Before-and-after change records:
Segment Open

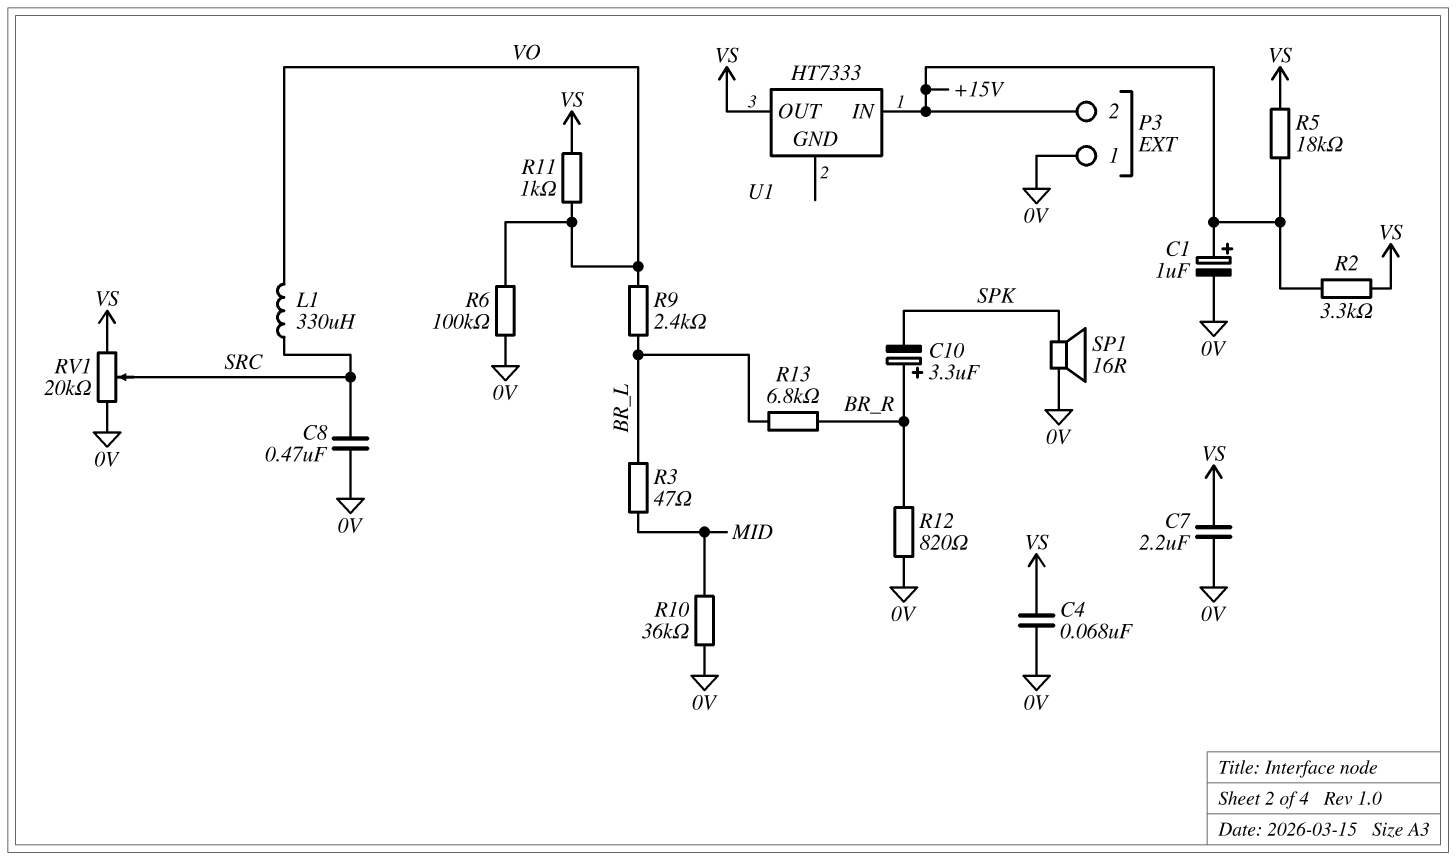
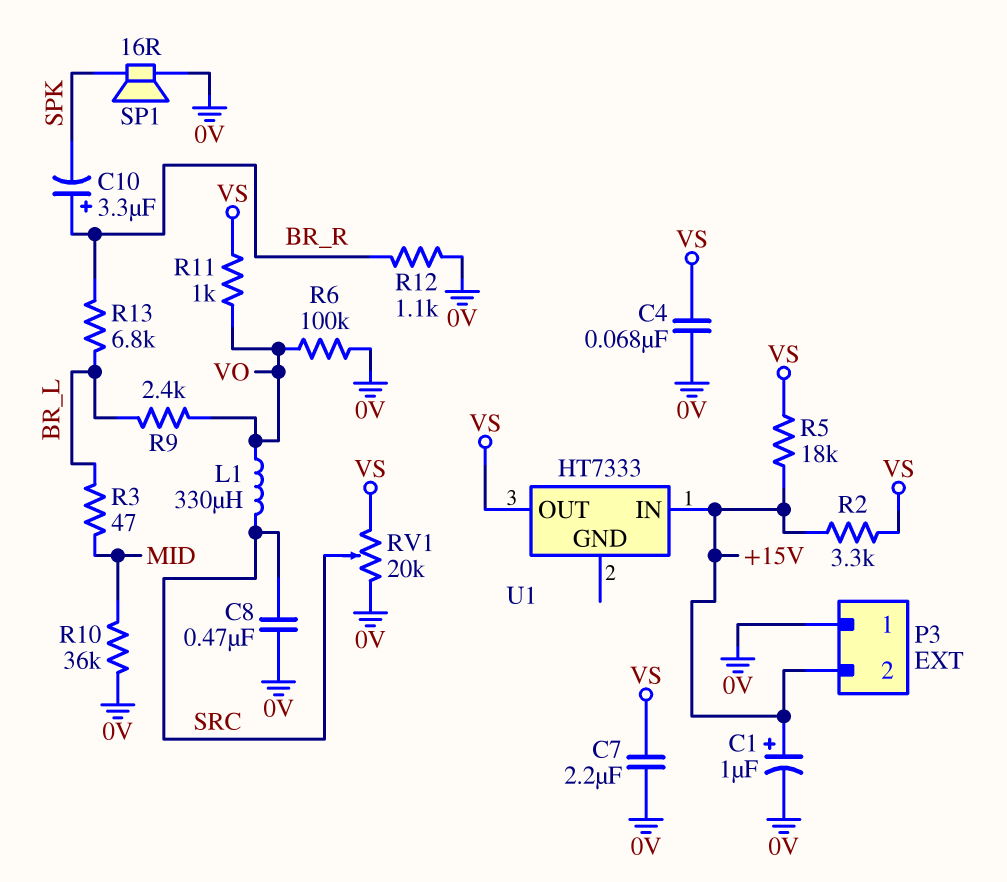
R12: 820 (0V, BR_R) -> 1.1k (0V, BR_R)

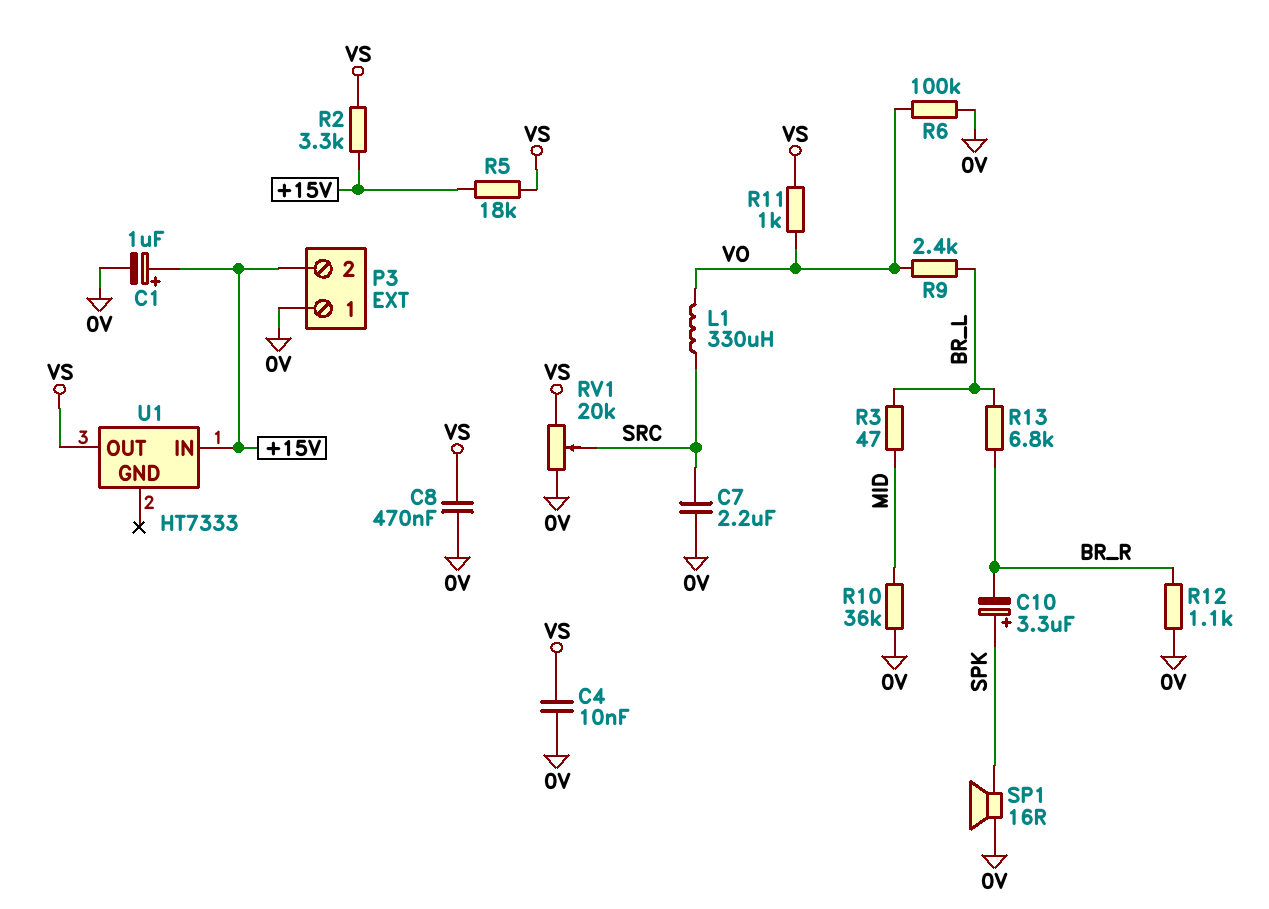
C4: 68nF (0V, VS) -> 10nF (0V, VS)
C7: 2.2uF (0V, VS) -> 2.2uF (0V, SRC)
C8: 470nF (0V, SRC) -> 470nF (0V, VS)
C10: 3.3uF (plus BR_R, minus SPK) -> 3.3uF (plus SPK, minus BR_R)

Segment Closed

● **To do**
An exact reproduction of every record above is required, with no pictures included.

● **Solution**
R12: 820 (0V, BR_R) -> 1.1k (0V, BR_R)

C4: 68nF (0V, VS) -> 10nF (0V, VS)
C7: 2.2uF (0V, VS) -> 2.2uF (0V, SRC)
C8: 470nF (0V, SRC) -> 470nF (0V, VS)
C10: 3.3uF (plus BR_R, minus SPK) -> 3.3uF (plus SPK, minus BR_R)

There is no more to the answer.